Assignment
Look through the data below and count each line where the word "rocket" appears. Reply with the count alone.

Input data
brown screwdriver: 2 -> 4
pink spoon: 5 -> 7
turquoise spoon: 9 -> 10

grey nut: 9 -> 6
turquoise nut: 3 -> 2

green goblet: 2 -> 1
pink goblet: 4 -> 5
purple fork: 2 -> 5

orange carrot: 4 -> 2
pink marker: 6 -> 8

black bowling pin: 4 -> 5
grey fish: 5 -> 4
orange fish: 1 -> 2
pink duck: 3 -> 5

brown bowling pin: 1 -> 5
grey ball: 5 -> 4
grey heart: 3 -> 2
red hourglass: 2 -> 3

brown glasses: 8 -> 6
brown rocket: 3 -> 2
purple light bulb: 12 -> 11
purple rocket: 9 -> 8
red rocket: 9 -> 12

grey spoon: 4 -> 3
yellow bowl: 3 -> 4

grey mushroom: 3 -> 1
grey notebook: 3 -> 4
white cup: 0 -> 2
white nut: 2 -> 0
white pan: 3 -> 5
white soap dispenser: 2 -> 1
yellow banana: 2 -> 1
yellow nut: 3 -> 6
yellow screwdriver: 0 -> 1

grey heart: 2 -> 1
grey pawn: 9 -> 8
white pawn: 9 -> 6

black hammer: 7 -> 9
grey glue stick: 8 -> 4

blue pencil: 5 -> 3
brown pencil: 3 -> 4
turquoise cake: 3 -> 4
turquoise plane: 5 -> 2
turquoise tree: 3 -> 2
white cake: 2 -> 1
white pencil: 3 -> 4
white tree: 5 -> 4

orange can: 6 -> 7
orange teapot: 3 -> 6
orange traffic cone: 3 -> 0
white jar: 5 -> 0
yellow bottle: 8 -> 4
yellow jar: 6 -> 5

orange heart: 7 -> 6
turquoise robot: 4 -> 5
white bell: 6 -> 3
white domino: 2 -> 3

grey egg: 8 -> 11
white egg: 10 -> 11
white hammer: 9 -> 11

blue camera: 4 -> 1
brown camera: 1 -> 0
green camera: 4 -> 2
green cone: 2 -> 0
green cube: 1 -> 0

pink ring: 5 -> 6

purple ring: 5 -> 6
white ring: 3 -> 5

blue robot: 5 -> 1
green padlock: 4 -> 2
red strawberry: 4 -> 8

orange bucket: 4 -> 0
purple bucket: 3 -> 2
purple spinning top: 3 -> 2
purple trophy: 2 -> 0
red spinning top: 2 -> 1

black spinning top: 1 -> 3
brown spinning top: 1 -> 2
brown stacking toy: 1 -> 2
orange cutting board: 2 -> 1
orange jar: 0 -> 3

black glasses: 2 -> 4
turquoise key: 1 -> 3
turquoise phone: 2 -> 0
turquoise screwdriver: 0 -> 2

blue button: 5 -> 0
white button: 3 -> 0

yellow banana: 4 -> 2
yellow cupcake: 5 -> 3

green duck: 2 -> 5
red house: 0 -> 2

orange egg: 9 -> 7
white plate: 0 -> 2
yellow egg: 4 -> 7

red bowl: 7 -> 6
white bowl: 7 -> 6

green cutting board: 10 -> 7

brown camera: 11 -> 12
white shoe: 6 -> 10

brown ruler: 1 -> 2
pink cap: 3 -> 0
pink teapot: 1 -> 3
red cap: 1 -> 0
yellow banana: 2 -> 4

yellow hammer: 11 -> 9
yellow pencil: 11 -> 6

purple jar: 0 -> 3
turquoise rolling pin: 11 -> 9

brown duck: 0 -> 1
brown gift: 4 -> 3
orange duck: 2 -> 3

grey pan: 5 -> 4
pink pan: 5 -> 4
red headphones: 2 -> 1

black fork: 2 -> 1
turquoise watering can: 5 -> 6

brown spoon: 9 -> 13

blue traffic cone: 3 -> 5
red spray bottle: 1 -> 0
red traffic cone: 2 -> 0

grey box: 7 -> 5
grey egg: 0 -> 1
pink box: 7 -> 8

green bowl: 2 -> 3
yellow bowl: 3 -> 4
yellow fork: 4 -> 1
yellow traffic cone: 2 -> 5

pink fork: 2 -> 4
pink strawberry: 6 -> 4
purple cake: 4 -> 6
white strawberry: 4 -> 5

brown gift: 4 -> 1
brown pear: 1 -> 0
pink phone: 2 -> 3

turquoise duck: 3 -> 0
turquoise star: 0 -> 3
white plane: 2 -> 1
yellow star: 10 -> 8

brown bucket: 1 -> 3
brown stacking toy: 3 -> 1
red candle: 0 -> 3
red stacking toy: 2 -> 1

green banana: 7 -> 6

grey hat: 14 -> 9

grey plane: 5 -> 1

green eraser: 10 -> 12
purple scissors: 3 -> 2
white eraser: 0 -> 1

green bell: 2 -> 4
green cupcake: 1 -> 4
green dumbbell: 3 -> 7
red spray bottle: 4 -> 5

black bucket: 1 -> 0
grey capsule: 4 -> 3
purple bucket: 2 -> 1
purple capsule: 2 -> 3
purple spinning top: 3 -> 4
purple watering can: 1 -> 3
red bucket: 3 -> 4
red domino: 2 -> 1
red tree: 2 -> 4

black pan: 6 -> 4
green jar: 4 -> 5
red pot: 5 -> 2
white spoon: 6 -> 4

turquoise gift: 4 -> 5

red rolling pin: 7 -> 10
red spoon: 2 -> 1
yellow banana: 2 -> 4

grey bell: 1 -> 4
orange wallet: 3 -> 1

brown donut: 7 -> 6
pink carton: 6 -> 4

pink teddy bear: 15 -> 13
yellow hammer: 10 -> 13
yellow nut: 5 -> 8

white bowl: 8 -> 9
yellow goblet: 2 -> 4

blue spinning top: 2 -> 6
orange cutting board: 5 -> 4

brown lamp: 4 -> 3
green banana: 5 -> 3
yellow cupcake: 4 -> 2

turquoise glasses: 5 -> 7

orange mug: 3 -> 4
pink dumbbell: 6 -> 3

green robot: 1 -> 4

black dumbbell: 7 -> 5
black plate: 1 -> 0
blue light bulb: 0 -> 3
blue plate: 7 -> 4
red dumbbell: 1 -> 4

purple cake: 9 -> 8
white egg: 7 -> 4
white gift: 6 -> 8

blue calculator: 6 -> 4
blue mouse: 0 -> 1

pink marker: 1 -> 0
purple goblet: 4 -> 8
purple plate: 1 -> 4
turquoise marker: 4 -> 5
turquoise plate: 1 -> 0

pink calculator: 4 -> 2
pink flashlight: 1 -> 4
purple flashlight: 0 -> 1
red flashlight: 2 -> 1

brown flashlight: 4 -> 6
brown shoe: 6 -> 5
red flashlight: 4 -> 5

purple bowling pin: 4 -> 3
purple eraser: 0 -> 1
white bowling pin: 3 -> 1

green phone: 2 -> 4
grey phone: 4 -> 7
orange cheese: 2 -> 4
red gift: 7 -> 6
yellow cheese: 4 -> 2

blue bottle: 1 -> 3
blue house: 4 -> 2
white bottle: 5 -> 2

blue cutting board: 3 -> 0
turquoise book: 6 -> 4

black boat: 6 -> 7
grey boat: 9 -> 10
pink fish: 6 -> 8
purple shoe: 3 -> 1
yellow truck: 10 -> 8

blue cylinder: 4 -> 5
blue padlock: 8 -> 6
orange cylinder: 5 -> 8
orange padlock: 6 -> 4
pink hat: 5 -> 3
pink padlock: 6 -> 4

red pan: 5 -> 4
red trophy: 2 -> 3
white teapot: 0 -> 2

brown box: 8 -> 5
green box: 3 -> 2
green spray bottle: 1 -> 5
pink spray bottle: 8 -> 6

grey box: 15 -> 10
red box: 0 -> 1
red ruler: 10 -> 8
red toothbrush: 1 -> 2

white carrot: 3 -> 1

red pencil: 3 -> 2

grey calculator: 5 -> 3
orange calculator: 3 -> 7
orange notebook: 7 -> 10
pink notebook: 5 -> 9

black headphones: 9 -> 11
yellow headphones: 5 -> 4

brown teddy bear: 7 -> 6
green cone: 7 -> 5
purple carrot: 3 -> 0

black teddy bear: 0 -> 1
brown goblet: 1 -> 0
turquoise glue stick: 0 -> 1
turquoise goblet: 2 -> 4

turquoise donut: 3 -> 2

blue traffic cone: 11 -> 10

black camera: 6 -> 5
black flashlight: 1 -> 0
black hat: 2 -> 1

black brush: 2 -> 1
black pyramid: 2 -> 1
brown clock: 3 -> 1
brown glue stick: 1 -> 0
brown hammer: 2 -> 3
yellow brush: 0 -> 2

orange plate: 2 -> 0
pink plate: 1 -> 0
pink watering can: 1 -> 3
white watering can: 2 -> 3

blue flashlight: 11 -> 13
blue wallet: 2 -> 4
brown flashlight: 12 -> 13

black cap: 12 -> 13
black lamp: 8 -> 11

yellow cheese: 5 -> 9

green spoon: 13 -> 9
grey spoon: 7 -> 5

Result of the task
3